Stored data Start Marker

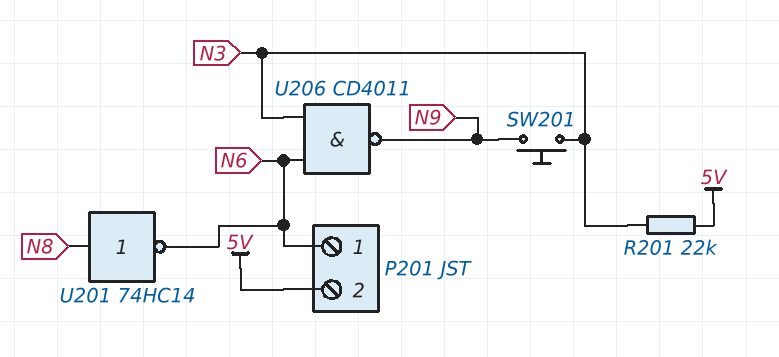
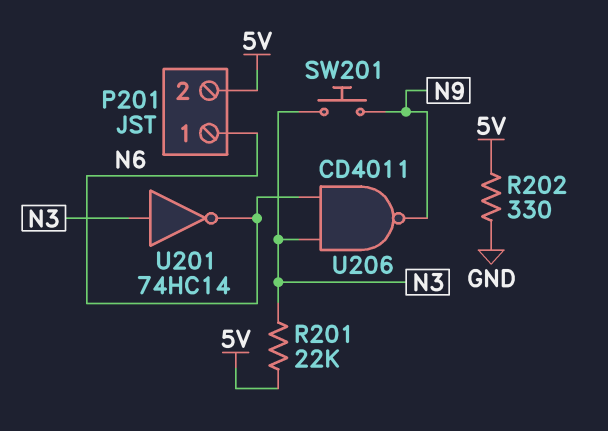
R202: none -> 330 (5V, GND)
U201: NOT 74HC14 (in N8, out N6) -> NOT 74HC14 (in N3, out N6)

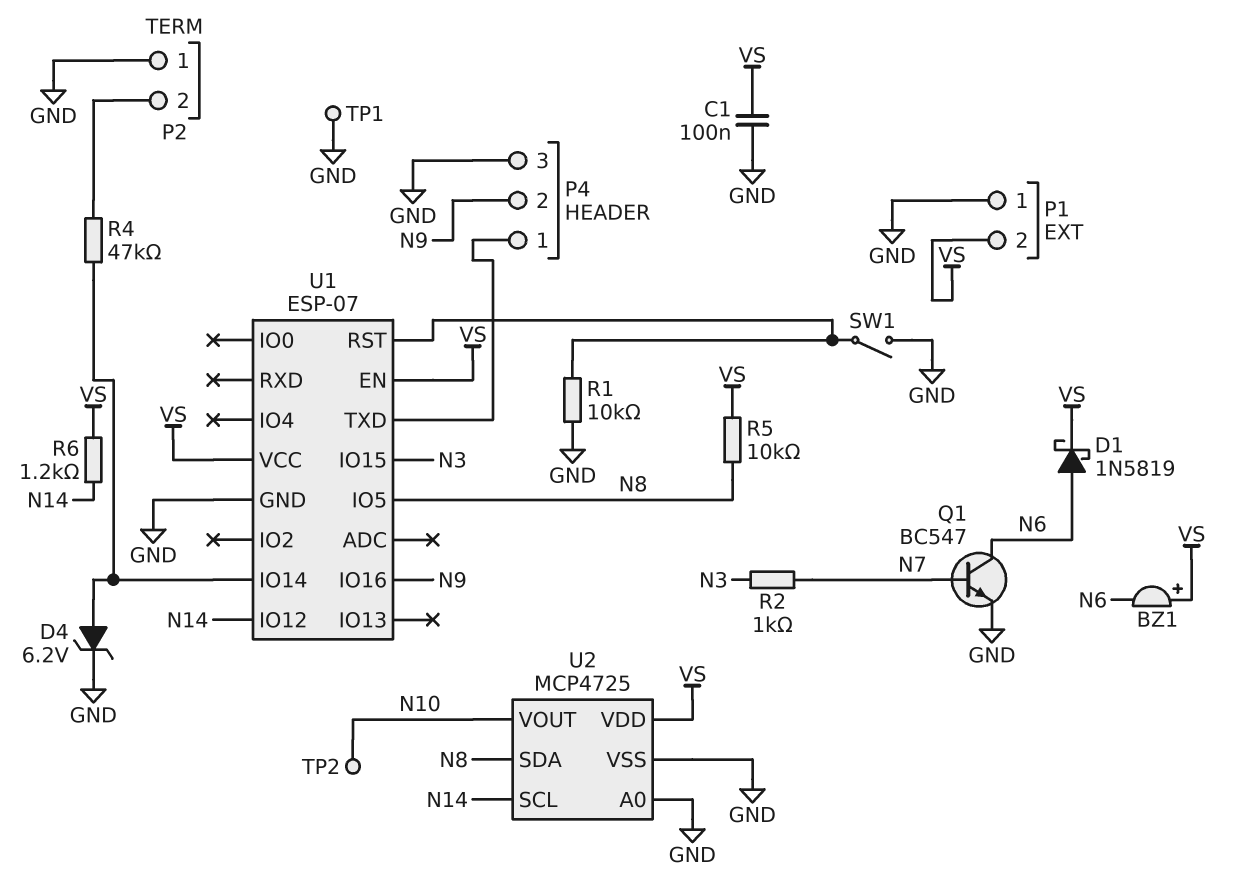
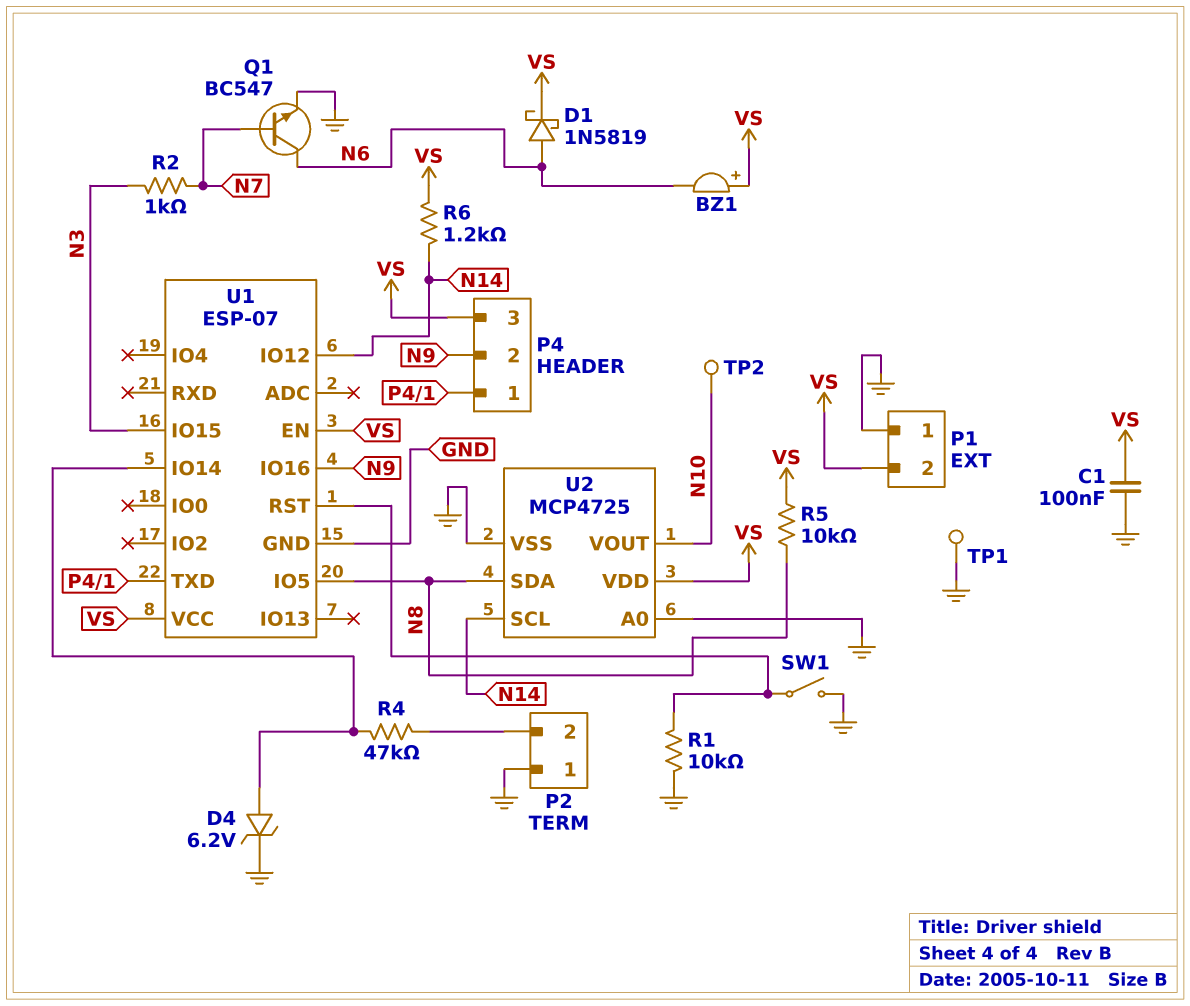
P4 pin 3: GND -> VS

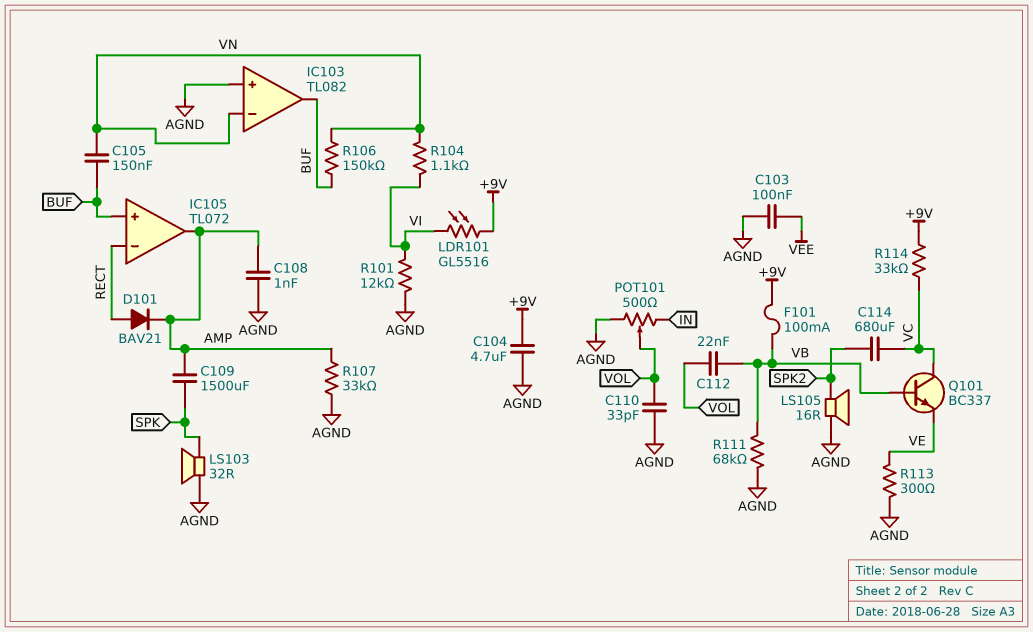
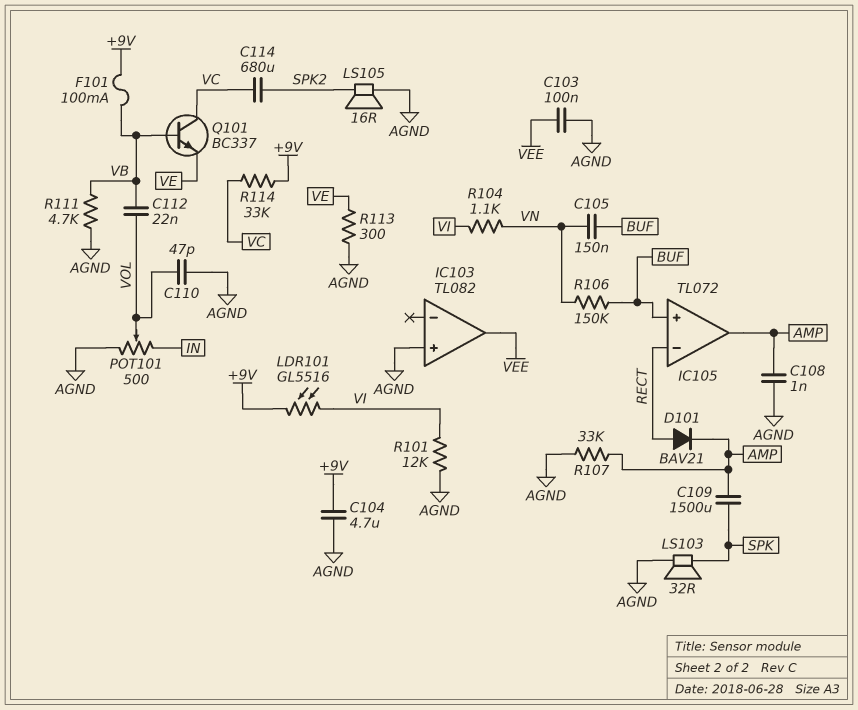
C110: 33pF (AGND, VOL) -> 47pF (AGND, VOL)
IC103 pin in-: VN -> none
IC103 pin out: BUF -> VEE
R111: 68k (AGND, VB) -> 4.7k (AGND, VB)

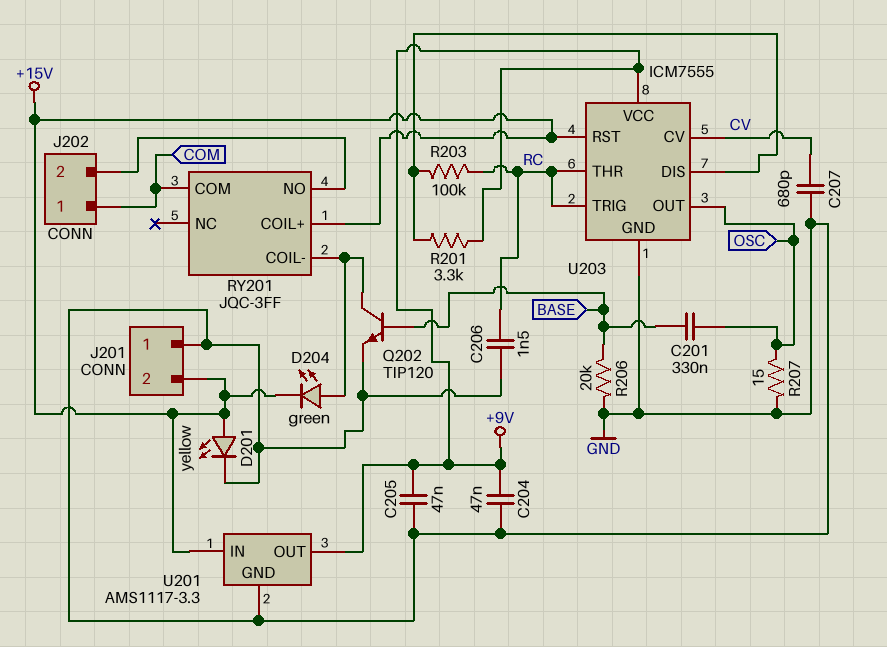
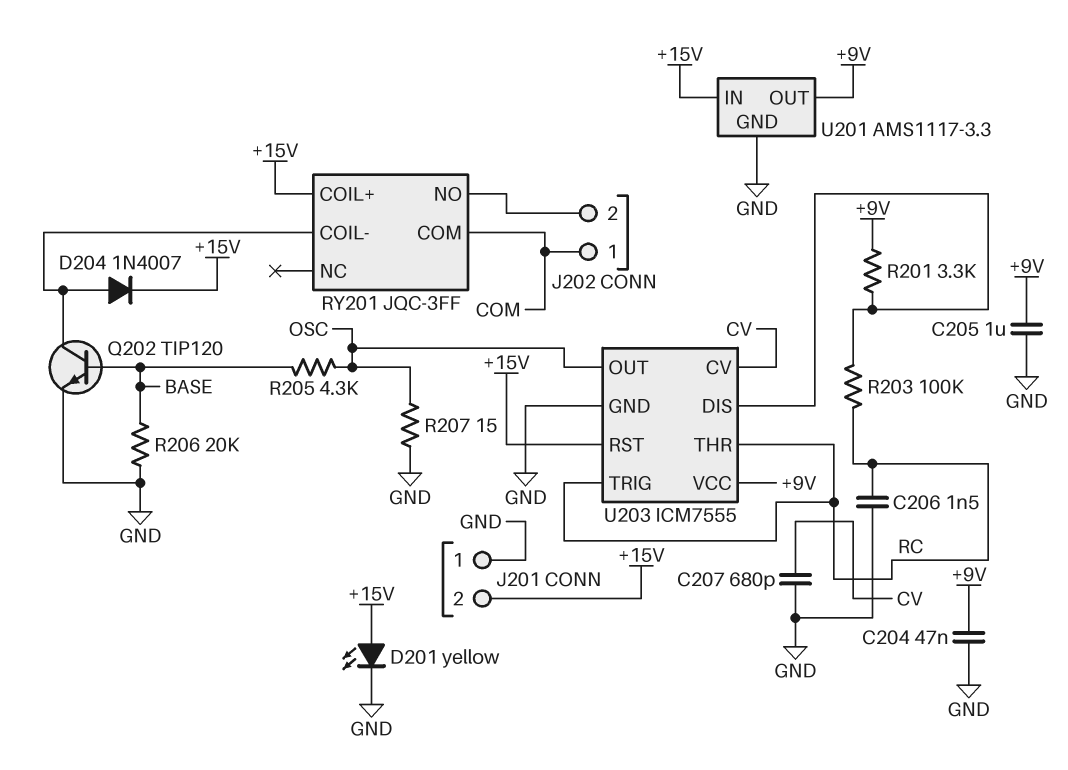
C201: 330nF (BASE, OSC) -> none
C205: 47nF (+9V, GND) -> 1uF (+9V, GND)
D204: LED green (A RY201/COIL-, K +15V) -> diode 1N4007 (A RY201/COIL-, K +15V)
R205: none -> 4.3k (BASE, OSC)

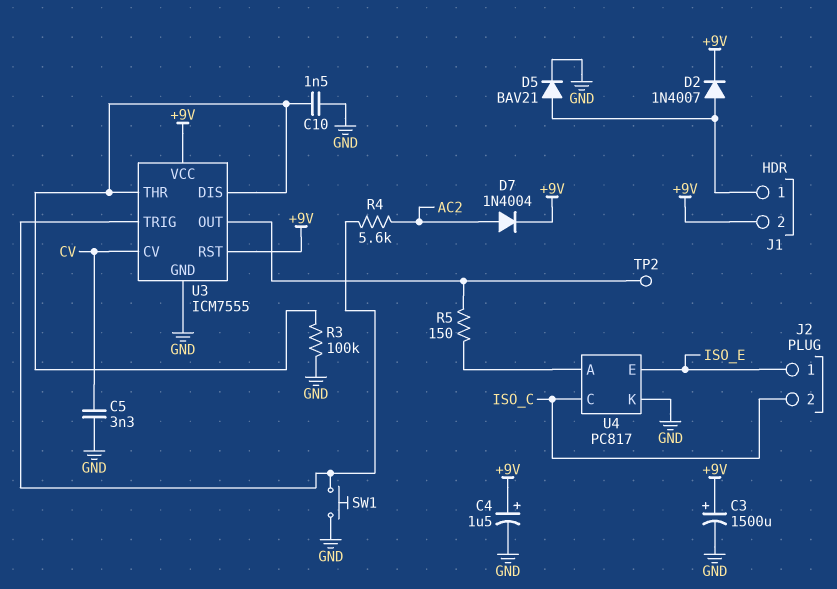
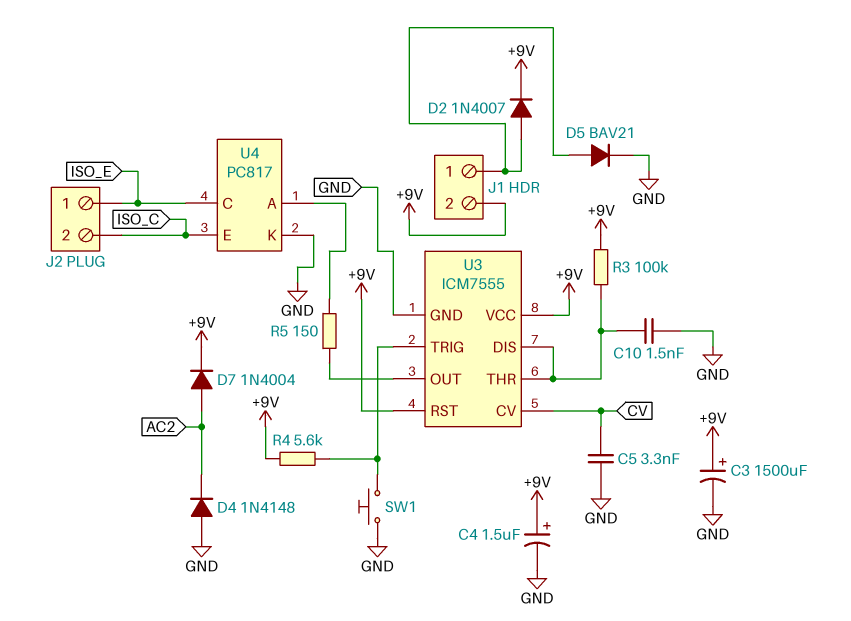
D4: none -> diode 1N4148 (A GND, K AC2)
R3: 100k (GND, U3/DIS) -> 100k (+9V, U3/DIS)
R4: 5.6k (AC2, U3/TRIG) -> 5.6k (+9V, U3/TRIG)
TP2: test point (U3/OUT) -> none
U4 pin C: ISO_C -> ISO_E
U4 pin E: ISO_E -> ISO_C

Stored data End Marker

__What is expected__: Your output should consist only of the lines from the one containing "D4: none -> diode 1N4148 (A GND, K AC2)" to the end of the records above, each retyped exactly.

__Response__:
D4: none -> diode 1N4148 (A GND, K AC2)
R3: 100k (GND, U3/DIS) -> 100k (+9V, U3/DIS)
R4: 5.6k (AC2, U3/TRIG) -> 5.6k (+9V, U3/TRIG)
TP2: test point (U3/OUT) -> none
U4 pin C: ISO_C -> ISO_E
U4 pin E: ISO_E -> ISO_C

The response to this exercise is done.